Task inputs
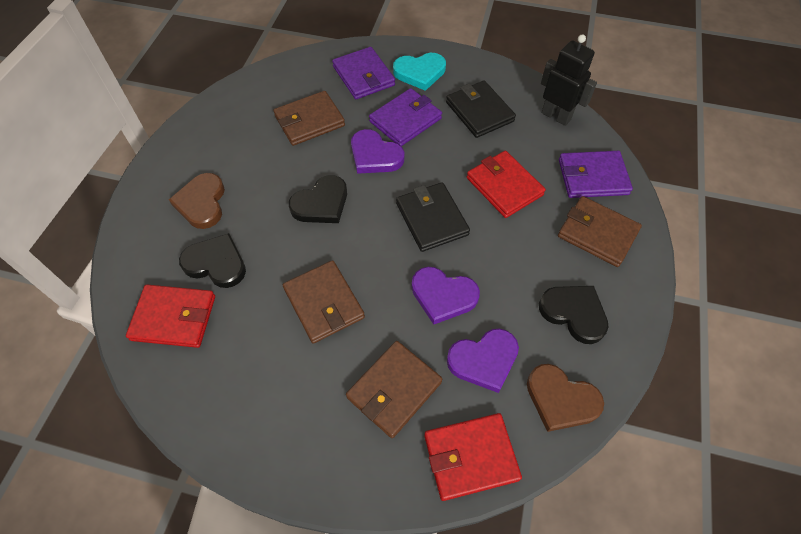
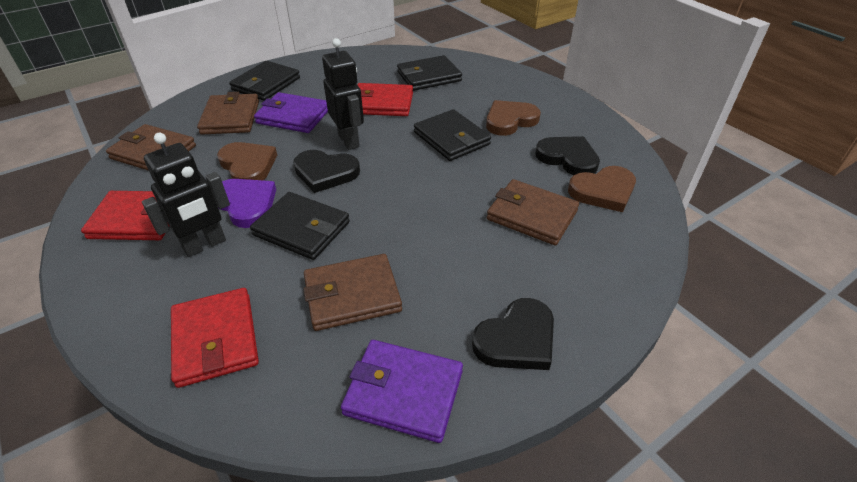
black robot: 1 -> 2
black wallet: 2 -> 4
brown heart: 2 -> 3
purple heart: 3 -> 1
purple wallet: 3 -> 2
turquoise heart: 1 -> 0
* * *
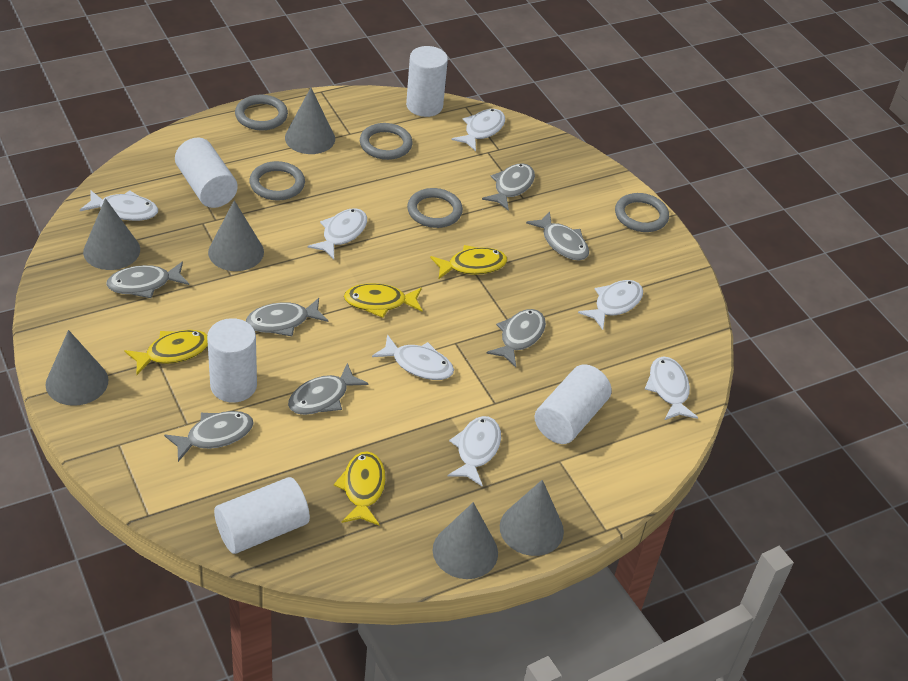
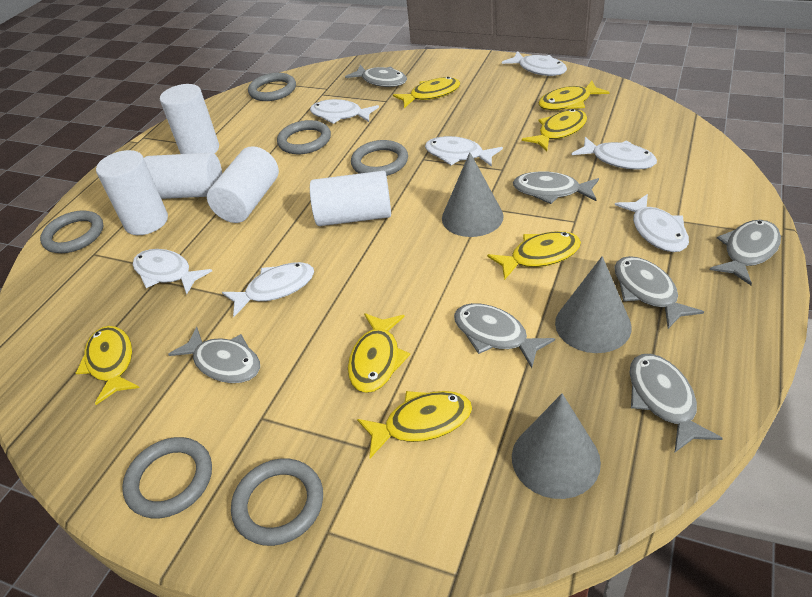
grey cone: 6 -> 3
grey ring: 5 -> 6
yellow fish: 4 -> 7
* * *
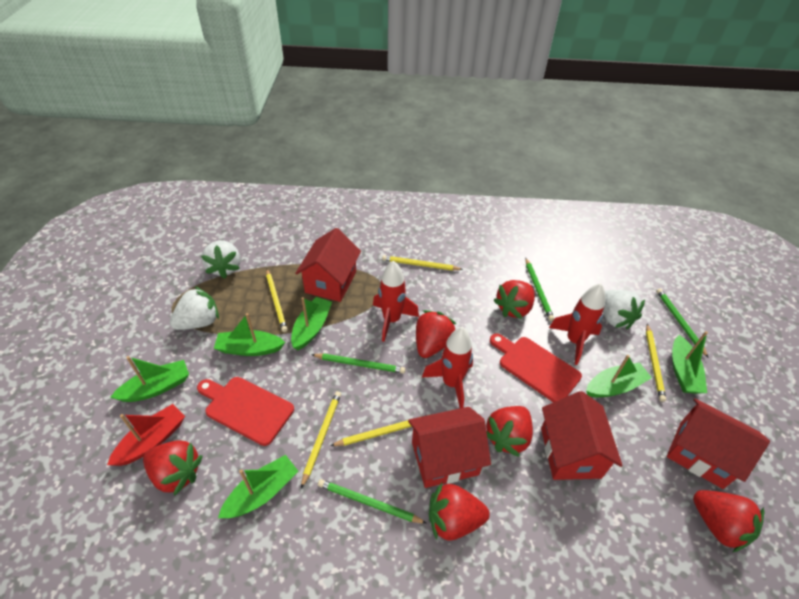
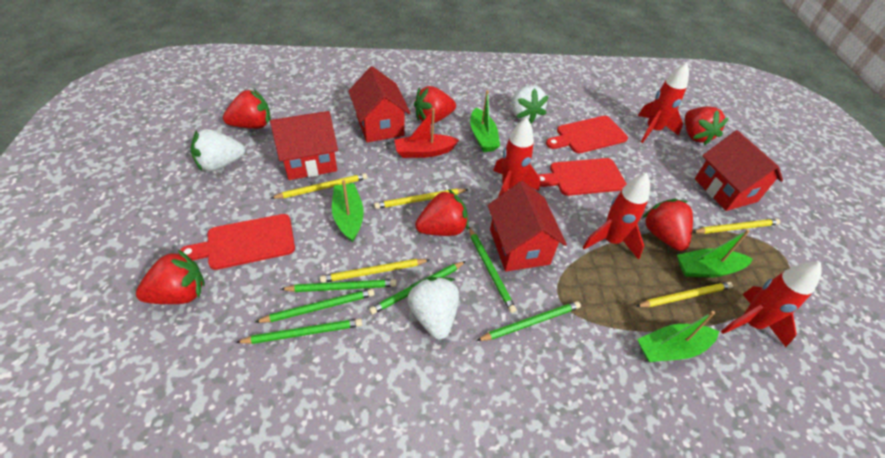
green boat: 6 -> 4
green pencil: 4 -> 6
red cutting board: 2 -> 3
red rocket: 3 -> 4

Task instructions
From the material above, set down exactly the lines starting at the one with "black robot: 1 -> 2" and ending at the one with "turquoise heart: 1 -> 0", end lines included.

Output
black robot: 1 -> 2
black wallet: 2 -> 4
brown heart: 2 -> 3
purple heart: 3 -> 1
purple wallet: 3 -> 2
turquoise heart: 1 -> 0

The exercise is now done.